**Aim of the task**. Among the entries below, how many lines contain "yellow"? Answer with the number only.

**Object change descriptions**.
********

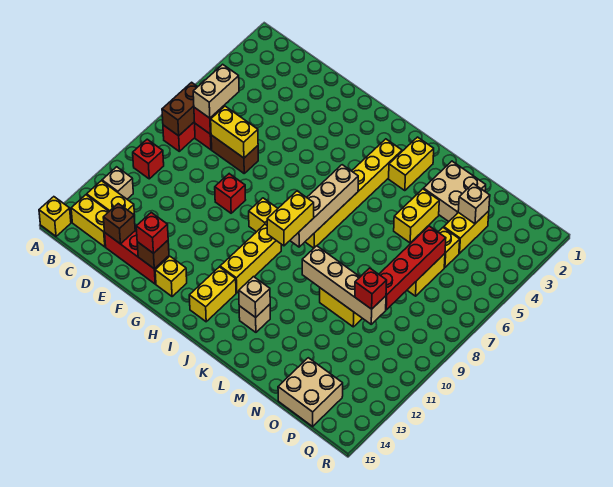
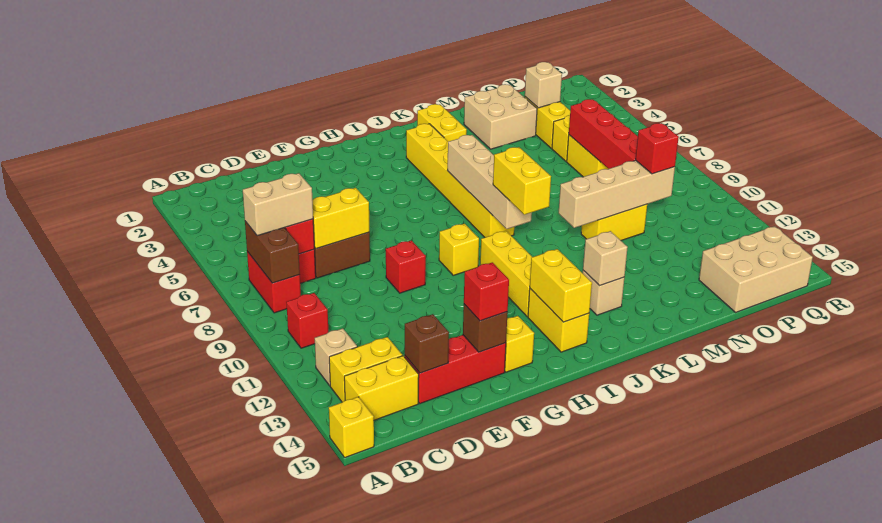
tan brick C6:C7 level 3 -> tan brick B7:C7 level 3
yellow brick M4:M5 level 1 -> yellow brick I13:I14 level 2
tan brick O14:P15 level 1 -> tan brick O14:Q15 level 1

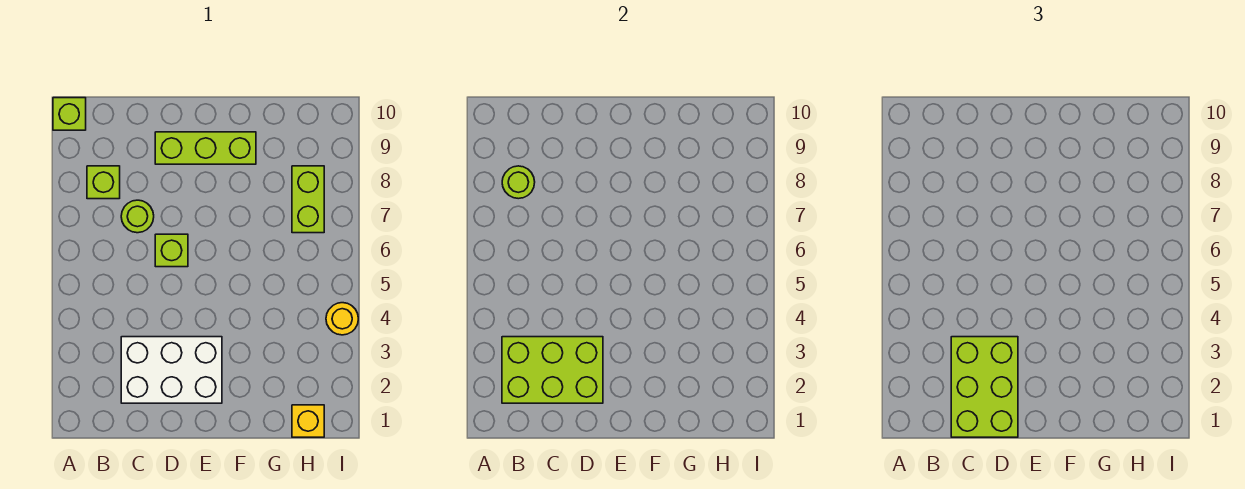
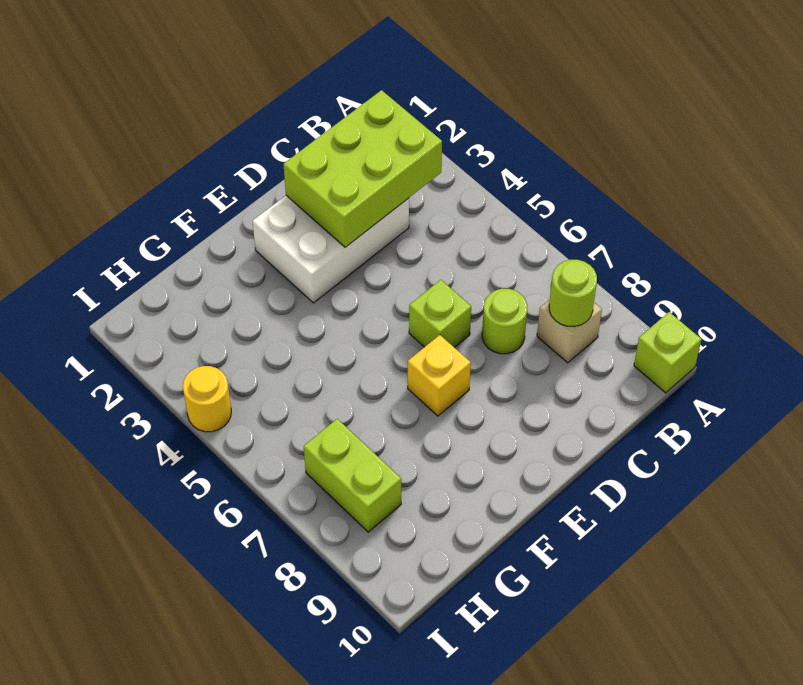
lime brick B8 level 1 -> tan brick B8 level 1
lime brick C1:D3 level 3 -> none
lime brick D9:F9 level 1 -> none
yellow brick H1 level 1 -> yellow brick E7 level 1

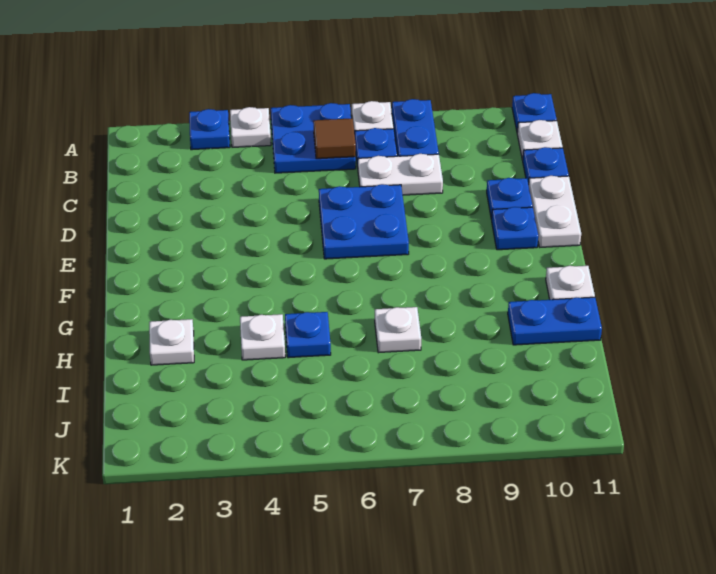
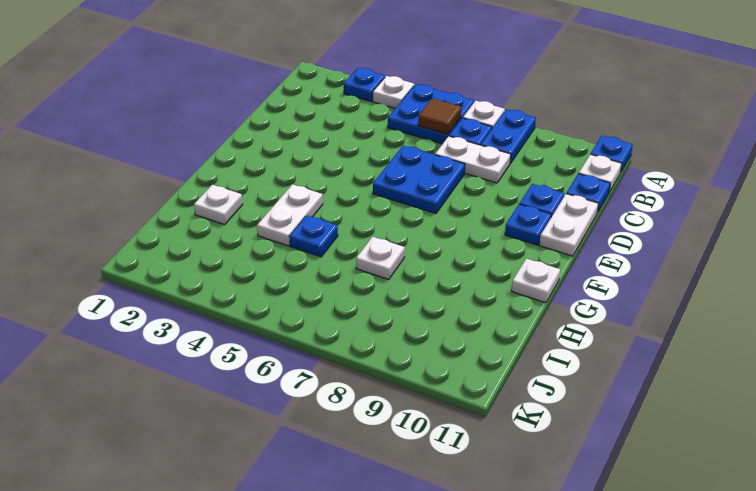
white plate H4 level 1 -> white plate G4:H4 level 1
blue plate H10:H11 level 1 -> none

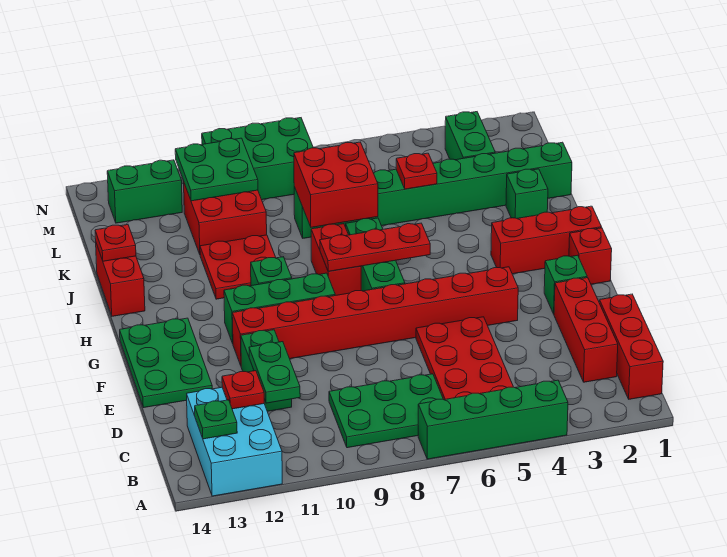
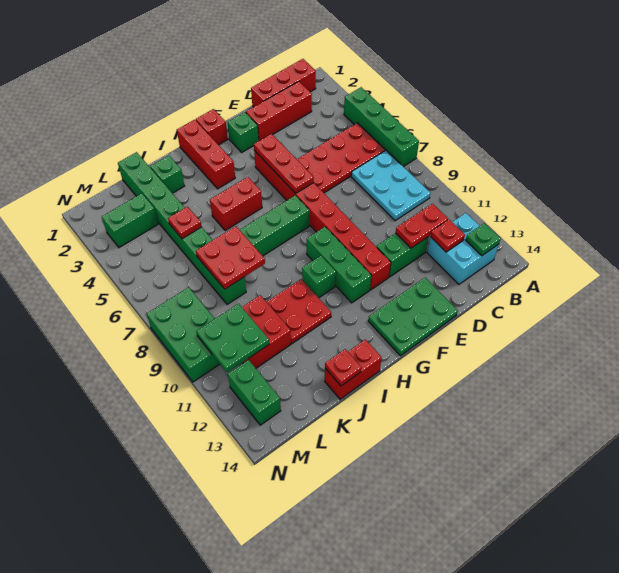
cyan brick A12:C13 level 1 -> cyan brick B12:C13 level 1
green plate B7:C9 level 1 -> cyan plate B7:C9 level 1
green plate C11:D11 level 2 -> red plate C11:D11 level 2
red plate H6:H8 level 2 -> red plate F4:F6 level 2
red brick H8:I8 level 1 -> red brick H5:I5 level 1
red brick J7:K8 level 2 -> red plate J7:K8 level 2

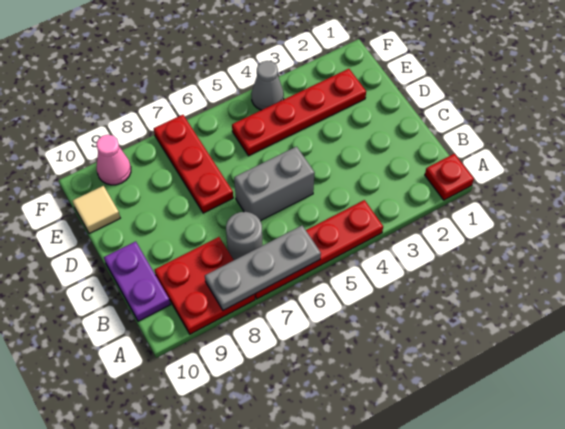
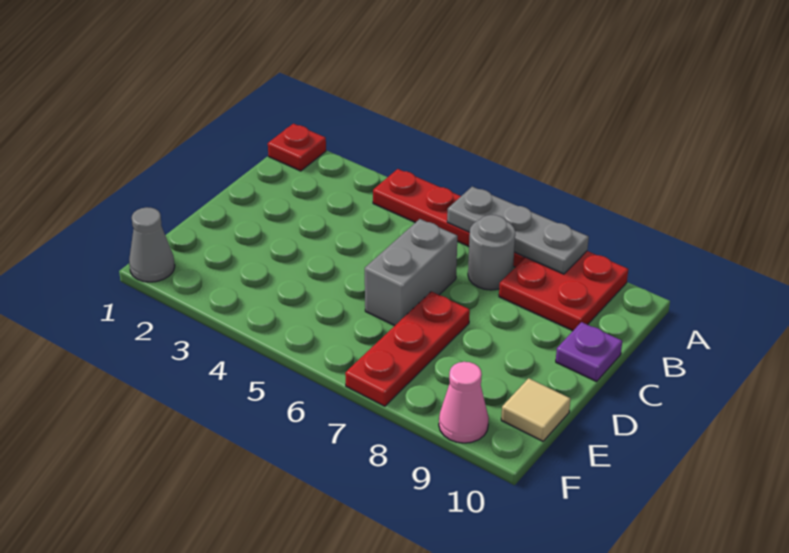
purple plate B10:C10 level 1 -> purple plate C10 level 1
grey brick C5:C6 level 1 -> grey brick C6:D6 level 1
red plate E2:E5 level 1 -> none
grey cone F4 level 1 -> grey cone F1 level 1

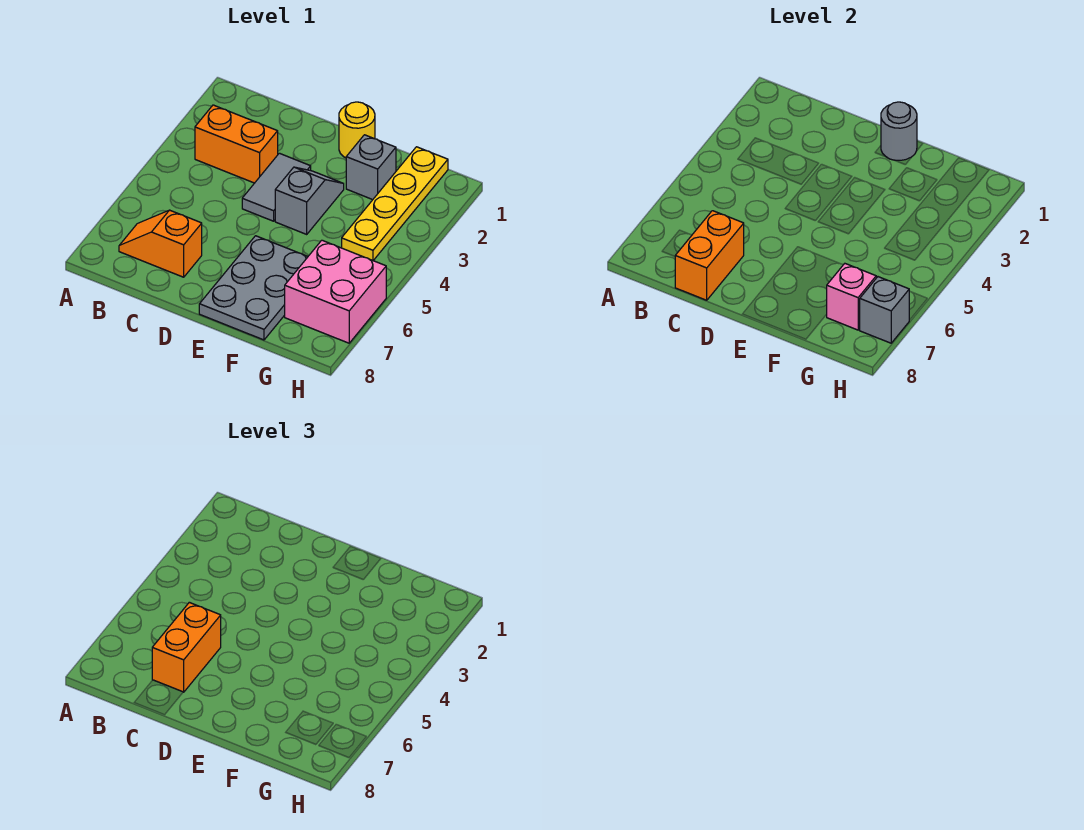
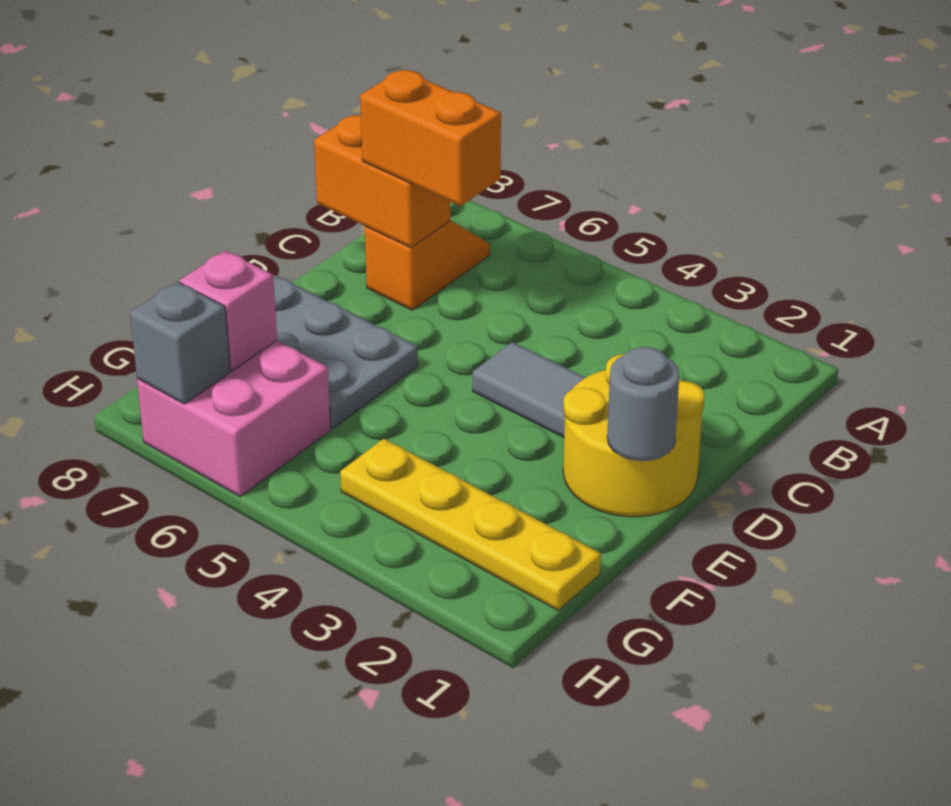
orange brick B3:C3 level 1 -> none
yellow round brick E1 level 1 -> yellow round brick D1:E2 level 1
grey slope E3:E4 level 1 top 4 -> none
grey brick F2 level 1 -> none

********

**Result**. 3